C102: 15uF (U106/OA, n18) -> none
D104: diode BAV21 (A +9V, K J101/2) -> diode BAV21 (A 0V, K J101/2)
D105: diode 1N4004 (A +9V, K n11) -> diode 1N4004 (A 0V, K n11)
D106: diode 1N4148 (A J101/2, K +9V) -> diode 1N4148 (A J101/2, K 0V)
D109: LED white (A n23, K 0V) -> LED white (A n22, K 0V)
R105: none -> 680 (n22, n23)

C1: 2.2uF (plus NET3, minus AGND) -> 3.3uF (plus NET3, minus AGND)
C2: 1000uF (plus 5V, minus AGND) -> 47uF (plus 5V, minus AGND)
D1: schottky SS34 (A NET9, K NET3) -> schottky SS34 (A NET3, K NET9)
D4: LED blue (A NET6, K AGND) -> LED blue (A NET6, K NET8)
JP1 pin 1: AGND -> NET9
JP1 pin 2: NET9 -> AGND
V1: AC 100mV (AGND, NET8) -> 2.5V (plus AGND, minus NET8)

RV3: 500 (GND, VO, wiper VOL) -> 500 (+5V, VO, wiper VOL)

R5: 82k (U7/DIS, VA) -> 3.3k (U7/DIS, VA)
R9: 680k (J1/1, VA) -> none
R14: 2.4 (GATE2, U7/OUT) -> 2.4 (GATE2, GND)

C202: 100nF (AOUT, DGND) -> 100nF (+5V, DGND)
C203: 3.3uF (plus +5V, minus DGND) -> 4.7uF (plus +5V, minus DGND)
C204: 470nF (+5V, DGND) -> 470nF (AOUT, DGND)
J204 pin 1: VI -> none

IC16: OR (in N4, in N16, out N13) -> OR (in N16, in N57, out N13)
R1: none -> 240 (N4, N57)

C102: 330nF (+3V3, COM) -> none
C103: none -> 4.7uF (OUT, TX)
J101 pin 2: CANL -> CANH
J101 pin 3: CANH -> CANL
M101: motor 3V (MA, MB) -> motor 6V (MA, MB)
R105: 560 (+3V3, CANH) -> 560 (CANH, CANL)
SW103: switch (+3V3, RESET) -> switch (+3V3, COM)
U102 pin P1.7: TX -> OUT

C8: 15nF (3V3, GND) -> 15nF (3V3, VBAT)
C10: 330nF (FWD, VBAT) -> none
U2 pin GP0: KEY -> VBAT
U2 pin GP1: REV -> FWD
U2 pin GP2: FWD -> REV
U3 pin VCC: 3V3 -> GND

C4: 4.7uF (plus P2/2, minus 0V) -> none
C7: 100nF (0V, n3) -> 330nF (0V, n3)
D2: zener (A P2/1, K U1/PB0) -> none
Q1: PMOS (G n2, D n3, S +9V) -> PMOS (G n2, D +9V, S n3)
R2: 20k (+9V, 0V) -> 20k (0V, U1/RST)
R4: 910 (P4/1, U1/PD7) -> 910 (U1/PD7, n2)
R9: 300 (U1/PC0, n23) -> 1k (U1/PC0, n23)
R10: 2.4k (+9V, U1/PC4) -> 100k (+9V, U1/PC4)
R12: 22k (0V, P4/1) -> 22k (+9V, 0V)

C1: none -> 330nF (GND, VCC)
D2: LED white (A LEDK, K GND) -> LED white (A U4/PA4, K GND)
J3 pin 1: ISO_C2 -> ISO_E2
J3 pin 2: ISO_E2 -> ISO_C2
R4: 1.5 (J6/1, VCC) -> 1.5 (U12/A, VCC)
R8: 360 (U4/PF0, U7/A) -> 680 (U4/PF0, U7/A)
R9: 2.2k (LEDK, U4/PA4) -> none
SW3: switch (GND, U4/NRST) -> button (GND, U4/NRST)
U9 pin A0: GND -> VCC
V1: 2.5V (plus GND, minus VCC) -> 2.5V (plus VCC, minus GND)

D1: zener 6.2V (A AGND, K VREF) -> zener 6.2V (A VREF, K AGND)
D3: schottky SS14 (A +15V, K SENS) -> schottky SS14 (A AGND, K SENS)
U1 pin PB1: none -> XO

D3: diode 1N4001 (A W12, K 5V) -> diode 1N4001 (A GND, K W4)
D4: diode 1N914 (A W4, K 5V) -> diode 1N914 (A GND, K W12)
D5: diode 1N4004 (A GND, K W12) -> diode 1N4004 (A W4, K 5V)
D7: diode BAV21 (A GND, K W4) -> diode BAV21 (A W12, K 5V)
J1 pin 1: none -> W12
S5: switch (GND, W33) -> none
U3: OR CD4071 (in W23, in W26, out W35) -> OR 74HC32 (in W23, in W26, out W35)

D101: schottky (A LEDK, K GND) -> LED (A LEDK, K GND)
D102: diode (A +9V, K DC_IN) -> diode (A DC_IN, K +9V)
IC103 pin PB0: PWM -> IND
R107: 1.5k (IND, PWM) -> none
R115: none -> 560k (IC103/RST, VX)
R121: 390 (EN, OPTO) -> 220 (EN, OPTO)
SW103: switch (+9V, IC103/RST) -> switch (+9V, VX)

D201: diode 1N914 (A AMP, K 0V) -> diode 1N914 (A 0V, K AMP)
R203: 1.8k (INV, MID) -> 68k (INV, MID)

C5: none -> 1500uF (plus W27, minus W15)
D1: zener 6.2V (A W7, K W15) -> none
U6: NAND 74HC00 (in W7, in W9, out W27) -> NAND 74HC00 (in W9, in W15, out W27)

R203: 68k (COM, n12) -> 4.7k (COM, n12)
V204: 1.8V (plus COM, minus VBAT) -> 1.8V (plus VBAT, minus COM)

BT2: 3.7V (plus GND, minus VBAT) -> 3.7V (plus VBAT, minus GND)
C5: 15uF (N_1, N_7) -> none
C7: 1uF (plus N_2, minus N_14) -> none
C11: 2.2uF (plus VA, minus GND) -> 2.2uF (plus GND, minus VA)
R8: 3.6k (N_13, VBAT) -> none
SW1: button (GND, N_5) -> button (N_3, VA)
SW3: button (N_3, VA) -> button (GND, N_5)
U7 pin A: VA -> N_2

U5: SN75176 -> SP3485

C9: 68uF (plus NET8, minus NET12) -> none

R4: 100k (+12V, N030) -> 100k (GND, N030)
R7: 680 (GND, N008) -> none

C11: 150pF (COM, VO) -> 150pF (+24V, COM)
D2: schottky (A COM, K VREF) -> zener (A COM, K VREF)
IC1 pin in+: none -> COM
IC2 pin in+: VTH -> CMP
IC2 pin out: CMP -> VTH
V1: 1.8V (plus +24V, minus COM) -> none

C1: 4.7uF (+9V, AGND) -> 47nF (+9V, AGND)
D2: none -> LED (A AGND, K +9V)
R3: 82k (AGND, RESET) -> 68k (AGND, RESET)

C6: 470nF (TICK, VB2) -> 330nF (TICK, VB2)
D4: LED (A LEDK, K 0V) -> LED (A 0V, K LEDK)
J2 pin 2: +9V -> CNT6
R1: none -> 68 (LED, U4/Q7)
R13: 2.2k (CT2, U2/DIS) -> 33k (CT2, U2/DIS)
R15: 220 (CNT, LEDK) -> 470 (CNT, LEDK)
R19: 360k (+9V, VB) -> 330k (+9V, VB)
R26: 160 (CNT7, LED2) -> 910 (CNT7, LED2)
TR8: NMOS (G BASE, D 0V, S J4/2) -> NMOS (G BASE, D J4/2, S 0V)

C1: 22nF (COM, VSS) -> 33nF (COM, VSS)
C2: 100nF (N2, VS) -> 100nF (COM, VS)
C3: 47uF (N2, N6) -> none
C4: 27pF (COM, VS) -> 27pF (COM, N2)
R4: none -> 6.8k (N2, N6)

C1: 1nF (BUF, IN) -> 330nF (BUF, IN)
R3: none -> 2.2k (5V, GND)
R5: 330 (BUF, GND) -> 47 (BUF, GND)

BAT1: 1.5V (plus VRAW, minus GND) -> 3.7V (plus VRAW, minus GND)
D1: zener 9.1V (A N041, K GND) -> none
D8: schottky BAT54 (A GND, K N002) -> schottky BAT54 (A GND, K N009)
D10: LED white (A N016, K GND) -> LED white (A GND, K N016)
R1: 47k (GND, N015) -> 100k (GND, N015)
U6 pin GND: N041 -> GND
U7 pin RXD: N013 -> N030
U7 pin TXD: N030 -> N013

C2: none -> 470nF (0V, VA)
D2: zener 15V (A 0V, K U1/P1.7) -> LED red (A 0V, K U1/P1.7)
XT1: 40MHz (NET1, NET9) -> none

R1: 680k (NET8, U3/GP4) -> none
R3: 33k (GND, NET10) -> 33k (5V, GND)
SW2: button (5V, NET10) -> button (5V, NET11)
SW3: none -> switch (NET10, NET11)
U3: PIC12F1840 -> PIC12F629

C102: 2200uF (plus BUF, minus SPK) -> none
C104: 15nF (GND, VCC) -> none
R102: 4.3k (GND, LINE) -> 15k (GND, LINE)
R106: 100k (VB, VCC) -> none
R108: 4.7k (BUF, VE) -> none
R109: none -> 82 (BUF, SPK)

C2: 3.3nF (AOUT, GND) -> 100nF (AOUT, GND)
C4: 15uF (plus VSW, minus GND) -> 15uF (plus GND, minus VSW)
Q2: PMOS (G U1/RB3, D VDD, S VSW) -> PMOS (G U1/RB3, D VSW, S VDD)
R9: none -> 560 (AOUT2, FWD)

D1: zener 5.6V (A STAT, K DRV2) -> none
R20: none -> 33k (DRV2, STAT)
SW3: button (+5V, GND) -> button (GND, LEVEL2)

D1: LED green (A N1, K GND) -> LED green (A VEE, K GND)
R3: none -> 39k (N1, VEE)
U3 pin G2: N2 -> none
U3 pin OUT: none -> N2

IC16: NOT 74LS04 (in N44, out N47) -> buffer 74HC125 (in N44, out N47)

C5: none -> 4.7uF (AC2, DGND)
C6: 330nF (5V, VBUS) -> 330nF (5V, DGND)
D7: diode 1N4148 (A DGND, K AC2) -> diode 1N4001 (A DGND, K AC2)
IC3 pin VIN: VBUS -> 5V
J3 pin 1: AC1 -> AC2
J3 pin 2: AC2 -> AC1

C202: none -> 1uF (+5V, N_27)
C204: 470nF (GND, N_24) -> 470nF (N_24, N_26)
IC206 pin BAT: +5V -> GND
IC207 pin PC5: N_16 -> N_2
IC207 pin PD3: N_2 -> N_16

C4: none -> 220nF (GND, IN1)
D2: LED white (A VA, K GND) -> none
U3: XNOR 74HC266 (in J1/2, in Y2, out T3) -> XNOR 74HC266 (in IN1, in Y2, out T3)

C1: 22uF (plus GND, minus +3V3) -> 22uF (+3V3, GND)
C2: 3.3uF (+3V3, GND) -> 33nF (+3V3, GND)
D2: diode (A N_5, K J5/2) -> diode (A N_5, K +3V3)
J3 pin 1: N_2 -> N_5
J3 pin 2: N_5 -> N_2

· · · · ·

WHAT THIS TASK INVOLVES: Those lines from the one with "IC16: NOT 74LS04" through the last line of the material above are to be retyped exactly, with nothing else.

OUTPUT:
IC16: NOT 74LS04 (in N44, out N47) -> buffer 74HC125 (in N44, out N47)

C5: none -> 4.7uF (AC2, DGND)
C6: 330nF (5V, VBUS) -> 330nF (5V, DGND)
D7: diode 1N4148 (A DGND, K AC2) -> diode 1N4001 (A DGND, K AC2)
IC3 pin VIN: VBUS -> 5V
J3 pin 1: AC1 -> AC2
J3 pin 2: AC2 -> AC1

C202: none -> 1uF (+5V, N_27)
C204: 470nF (GND, N_24) -> 470nF (N_24, N_26)
IC206 pin BAT: +5V -> GND
IC207 pin PC5: N_16 -> N_2
IC207 pin PD3: N_2 -> N_16

C4: none -> 220nF (GND, IN1)
D2: LED white (A VA, K GND) -> none
U3: XNOR 74HC266 (in J1/2, in Y2, out T3) -> XNOR 74HC266 (in IN1, in Y2, out T3)

C1: 22uF (plus GND, minus +3V3) -> 22uF (+3V3, GND)
C2: 3.3uF (+3V3, GND) -> 33nF (+3V3, GND)
D2: diode (A N_5, K J5/2) -> diode (A N_5, K +3V3)
J3 pin 1: N_2 -> N_5
J3 pin 2: N_5 -> N_2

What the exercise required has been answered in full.